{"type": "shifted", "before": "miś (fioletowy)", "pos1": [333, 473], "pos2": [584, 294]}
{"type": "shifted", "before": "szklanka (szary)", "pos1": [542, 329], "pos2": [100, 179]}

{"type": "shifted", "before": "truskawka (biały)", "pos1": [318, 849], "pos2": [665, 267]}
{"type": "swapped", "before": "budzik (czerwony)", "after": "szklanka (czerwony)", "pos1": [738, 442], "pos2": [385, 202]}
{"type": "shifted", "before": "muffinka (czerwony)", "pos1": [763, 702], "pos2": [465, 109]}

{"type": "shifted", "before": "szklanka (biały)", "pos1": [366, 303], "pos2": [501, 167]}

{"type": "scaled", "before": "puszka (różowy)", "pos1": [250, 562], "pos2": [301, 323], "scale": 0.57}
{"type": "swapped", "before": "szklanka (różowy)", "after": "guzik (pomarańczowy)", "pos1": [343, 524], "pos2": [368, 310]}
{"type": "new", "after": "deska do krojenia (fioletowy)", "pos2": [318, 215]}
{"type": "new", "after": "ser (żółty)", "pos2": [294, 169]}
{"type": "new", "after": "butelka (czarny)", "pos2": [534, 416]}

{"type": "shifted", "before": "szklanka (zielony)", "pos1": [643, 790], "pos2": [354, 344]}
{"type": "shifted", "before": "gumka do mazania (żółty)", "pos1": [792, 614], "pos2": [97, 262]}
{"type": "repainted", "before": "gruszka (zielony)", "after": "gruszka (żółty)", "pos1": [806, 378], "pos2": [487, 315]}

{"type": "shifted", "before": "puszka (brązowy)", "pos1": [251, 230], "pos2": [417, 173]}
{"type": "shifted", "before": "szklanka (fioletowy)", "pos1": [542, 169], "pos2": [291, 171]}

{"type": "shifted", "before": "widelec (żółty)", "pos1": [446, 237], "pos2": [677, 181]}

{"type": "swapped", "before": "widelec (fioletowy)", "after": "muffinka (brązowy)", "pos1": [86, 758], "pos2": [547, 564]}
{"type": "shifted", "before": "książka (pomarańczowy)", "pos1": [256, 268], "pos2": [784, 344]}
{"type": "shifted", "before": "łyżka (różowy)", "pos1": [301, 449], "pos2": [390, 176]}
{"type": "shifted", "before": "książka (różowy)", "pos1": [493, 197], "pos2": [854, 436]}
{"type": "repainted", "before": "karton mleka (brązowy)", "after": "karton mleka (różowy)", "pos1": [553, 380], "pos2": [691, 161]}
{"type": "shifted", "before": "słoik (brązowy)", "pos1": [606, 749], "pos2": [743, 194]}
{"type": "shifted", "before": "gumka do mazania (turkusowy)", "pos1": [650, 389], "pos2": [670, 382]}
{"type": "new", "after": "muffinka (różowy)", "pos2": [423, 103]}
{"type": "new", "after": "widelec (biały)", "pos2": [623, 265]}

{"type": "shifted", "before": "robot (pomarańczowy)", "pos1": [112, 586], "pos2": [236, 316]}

● PROBLEM DESCRIPTION
Print the whole listing once more, exactly as it stands.

● SOLUTION TO THIS EXERCISE
{"type": "shifted", "before": "miś (fioletowy)", "pos1": [333, 473], "pos2": [584, 294]}
{"type": "shifted", "before": "szklanka (szary)", "pos1": [542, 329], "pos2": [100, 179]}

{"type": "shifted", "before": "truskawka (biały)", "pos1": [318, 849], "pos2": [665, 267]}
{"type": "swapped", "before": "budzik (czerwony)", "after": "szklanka (czerwony)", "pos1": [738, 442], "pos2": [385, 202]}
{"type": "shifted", "before": "muffinka (czerwony)", "pos1": [763, 702], "pos2": [465, 109]}

{"type": "shifted", "before": "szklanka (biały)", "pos1": [366, 303], "pos2": [501, 167]}

{"type": "scaled", "before": "puszka (różowy)", "pos1": [250, 562], "pos2": [301, 323], "scale": 0.57}
{"type": "swapped", "before": "szklanka (różowy)", "after": "guzik (pomarańczowy)", "pos1": [343, 524], "pos2": [368, 310]}
{"type": "new", "after": "deska do krojenia (fioletowy)", "pos2": [318, 215]}
{"type": "new", "after": "ser (żółty)", "pos2": [294, 169]}
{"type": "new", "after": "butelka (czarny)", "pos2": [534, 416]}

{"type": "shifted", "before": "szklanka (zielony)", "pos1": [643, 790], "pos2": [354, 344]}
{"type": "shifted", "before": "gumka do mazania (żółty)", "pos1": [792, 614], "pos2": [97, 262]}
{"type": "repainted", "before": "gruszka (zielony)", "after": "gruszka (żółty)", "pos1": [806, 378], "pos2": [487, 315]}

{"type": "shifted", "before": "puszka (brązowy)", "pos1": [251, 230], "pos2": [417, 173]}
{"type": "shifted", "before": "szklanka (fioletowy)", "pos1": [542, 169], "pos2": [291, 171]}

{"type": "shifted", "before": "widelec (żółty)", "pos1": [446, 237], "pos2": [677, 181]}

{"type": "swapped", "before": "widelec (fioletowy)", "after": "muffinka (brązowy)", "pos1": [86, 758], "pos2": [547, 564]}
{"type": "shifted", "before": "książka (pomarańczowy)", "pos1": [256, 268], "pos2": [784, 344]}
{"type": "shifted", "before": "łyżka (różowy)", "pos1": [301, 449], "pos2": [390, 176]}
{"type": "shifted", "before": "książka (różowy)", "pos1": [493, 197], "pos2": [854, 436]}
{"type": "repainted", "before": "karton mleka (brązowy)", "after": "karton mleka (różowy)", "pos1": [553, 380], "pos2": [691, 161]}
{"type": "shifted", "before": "słoik (brązowy)", "pos1": [606, 749], "pos2": [743, 194]}
{"type": "shifted", "before": "gumka do mazania (turkusowy)", "pos1": [650, 389], "pos2": [670, 382]}
{"type": "new", "after": "muffinka (różowy)", "pos2": [423, 103]}
{"type": "new", "after": "widelec (biały)", "pos2": [623, 265]}

{"type": "shifted", "before": "robot (pomarańczowy)", "pos1": [112, 586], "pos2": [236, 316]}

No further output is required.